# Task statement
Keeping every word the same, give again only the lines from the one with "brown bucket: 13 -> 10" through the end of the data, both included, and leave every picture out.

# Available data
>>>
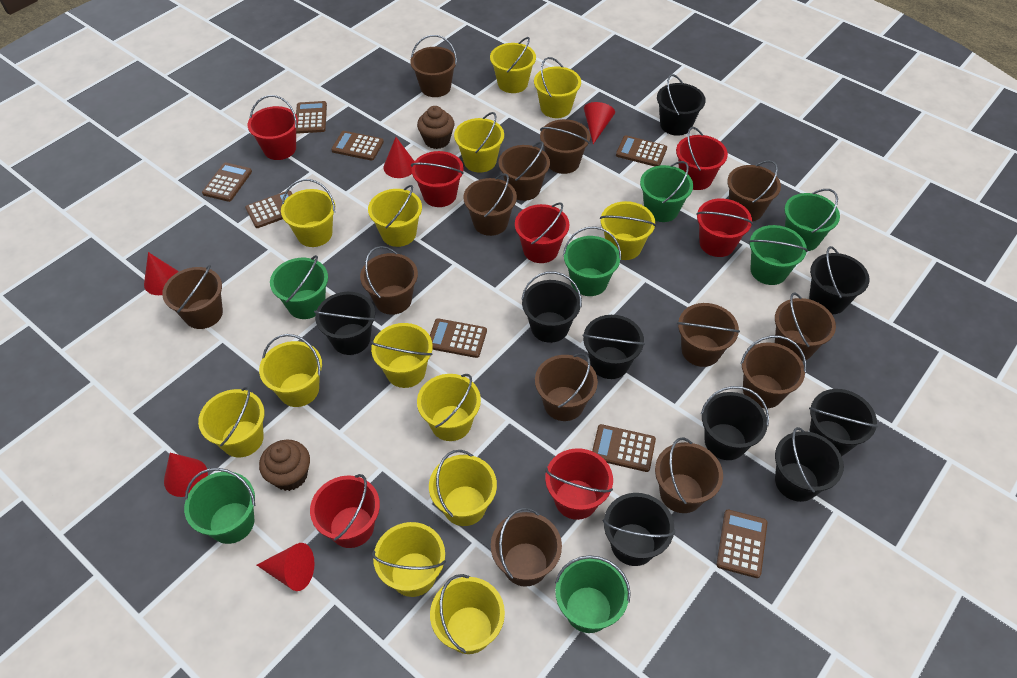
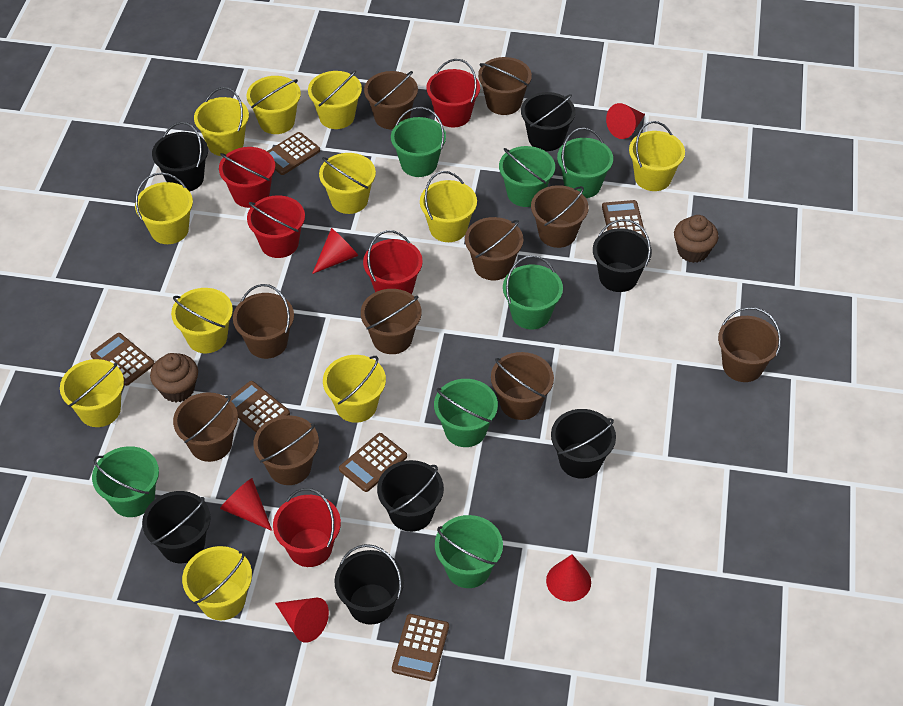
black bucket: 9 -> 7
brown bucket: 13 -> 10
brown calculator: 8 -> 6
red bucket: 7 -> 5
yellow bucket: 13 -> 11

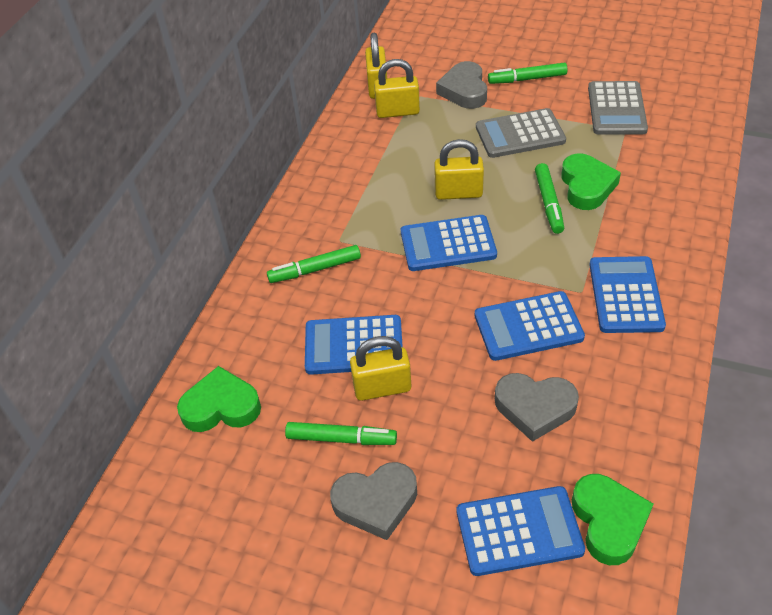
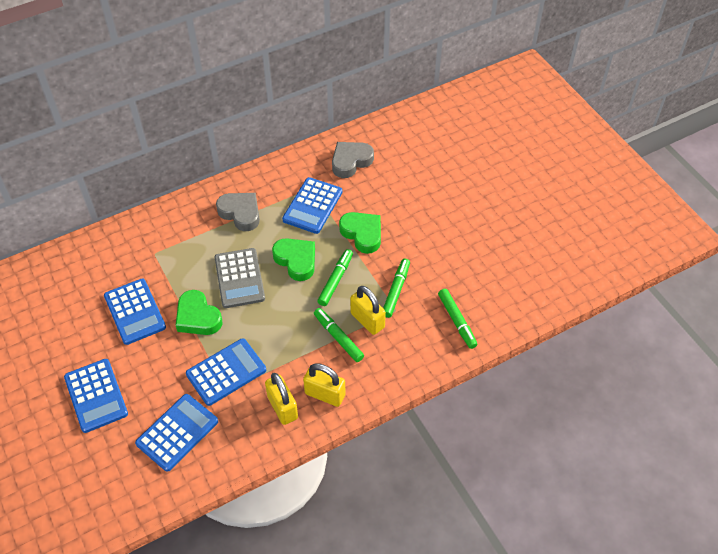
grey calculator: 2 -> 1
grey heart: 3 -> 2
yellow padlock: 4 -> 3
<<<
# Answer for this exercise
brown bucket: 13 -> 10
brown calculator: 8 -> 6
red bucket: 7 -> 5
yellow bucket: 13 -> 11

grey calculator: 2 -> 1
grey heart: 3 -> 2
yellow padlock: 4 -> 3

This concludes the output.